WORK TASK — Could you filter the records below down to the lines that include the word "white"?

Collected data:
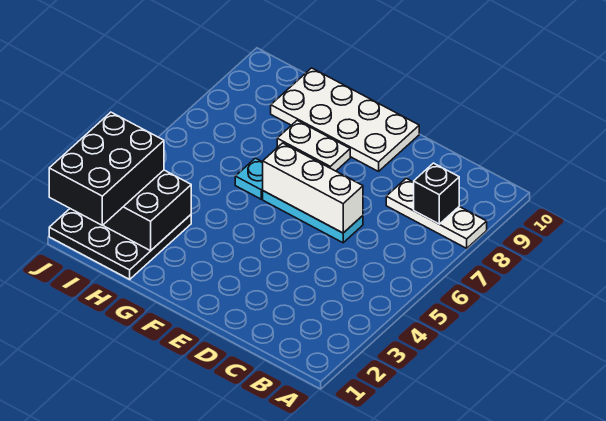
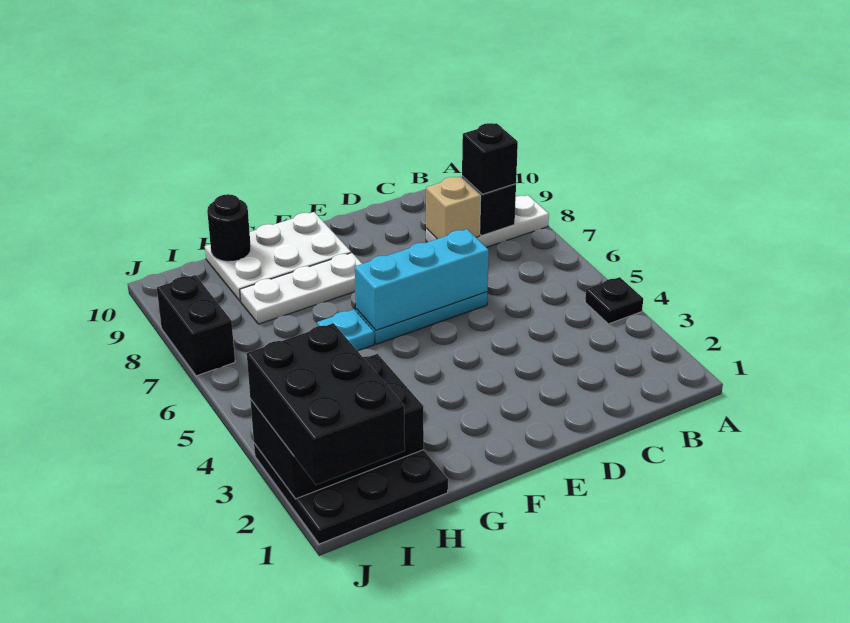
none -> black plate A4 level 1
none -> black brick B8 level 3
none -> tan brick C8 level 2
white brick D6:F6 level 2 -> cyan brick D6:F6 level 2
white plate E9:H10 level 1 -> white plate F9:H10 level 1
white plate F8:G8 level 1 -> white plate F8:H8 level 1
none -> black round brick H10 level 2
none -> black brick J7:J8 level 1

RESPONSE TO THE TASK —
white brick D6:F6 level 2 -> cyan brick D6:F6 level 2
white plate E9:H10 level 1 -> white plate F9:H10 level 1
white plate F8:G8 level 1 -> white plate F8:H8 level 1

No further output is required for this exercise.